Rescale the stretch of entries from the line containing "Return the [x, y]" through the line containing "Junho (1162, 617)", both included, and give only those lines. Reproduce each line in full, requests included, with every coordinate in the answers multiplied by 0.6 and rounded to a whole number, halves rounded up.

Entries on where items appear
____________

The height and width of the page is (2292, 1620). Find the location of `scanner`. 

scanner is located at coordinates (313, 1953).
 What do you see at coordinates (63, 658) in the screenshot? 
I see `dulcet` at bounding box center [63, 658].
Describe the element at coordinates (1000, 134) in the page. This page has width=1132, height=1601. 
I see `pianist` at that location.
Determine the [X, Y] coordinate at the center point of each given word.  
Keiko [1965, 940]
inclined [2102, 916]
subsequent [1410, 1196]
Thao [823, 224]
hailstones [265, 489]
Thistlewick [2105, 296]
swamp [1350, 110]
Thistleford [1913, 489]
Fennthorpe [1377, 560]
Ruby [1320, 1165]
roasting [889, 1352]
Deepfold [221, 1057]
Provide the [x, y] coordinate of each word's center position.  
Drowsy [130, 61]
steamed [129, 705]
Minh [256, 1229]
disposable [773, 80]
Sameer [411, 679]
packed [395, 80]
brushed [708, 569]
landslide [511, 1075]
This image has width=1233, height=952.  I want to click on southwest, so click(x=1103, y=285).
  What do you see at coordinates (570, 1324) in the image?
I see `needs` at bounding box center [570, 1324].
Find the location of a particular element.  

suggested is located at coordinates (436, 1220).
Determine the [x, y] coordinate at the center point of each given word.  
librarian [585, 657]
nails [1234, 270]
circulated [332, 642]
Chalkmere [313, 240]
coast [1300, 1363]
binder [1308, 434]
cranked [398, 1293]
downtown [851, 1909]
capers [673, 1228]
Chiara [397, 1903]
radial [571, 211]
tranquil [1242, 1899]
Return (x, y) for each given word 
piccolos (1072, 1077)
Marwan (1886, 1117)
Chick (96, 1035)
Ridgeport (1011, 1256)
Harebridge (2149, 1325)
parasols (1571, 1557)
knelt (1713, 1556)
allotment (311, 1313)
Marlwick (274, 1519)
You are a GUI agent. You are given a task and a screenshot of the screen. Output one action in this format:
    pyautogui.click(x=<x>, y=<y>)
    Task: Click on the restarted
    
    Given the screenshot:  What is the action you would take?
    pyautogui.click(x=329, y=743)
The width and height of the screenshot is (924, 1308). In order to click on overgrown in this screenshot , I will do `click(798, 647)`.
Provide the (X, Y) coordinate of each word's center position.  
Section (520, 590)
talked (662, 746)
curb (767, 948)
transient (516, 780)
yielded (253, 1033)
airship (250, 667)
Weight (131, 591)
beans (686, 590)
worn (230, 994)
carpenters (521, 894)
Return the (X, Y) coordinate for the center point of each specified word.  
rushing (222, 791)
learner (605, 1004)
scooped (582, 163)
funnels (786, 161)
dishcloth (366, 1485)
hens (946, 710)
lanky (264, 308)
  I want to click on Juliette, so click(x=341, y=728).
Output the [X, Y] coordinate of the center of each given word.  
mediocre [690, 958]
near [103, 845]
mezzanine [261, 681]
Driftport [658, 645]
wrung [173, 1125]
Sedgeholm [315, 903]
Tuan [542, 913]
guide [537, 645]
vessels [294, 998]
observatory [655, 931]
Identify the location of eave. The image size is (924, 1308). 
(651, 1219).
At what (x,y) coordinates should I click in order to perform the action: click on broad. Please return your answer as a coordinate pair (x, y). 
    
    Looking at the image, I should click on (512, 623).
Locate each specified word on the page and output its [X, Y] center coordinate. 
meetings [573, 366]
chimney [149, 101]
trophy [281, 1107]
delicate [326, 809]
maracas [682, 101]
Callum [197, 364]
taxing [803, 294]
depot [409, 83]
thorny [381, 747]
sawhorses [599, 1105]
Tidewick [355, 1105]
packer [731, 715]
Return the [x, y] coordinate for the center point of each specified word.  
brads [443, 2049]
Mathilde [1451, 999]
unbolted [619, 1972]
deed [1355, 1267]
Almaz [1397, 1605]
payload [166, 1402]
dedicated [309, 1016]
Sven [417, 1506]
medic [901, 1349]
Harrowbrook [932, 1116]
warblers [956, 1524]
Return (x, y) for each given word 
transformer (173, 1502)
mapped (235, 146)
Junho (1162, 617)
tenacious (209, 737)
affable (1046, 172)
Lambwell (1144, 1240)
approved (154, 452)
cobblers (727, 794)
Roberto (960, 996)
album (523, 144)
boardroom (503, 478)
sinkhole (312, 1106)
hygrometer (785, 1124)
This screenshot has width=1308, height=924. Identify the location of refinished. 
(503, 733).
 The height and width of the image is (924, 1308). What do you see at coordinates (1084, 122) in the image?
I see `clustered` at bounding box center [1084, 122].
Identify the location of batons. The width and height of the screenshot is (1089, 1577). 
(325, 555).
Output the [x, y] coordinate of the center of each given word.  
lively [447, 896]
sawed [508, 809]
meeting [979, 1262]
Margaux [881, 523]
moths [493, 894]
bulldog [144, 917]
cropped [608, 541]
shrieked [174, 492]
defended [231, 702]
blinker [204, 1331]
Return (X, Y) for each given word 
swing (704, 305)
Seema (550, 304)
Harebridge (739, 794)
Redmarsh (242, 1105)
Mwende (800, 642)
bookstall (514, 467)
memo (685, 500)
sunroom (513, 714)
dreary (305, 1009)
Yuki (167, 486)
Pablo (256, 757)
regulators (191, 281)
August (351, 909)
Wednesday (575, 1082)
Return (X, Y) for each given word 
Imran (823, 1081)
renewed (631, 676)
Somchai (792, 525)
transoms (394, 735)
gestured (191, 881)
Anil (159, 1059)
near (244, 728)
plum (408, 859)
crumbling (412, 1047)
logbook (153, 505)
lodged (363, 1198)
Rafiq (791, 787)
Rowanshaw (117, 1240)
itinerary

____________

▶ _Written reply_:
Return the [x, y] coordinate for the center point of each specified word.  
brads [266, 1229]
Mathilde [871, 599]
unbolted [371, 1183]
deed [813, 760]
Almaz [838, 963]
payload [100, 841]
dedicated [185, 610]
Sven [250, 904]
medic [541, 809]
Harrowbrook [559, 670]
warblers [574, 914]
Return (x, y) for each given word 
transformer (104, 901)
mapped (141, 88)
Junho (697, 370)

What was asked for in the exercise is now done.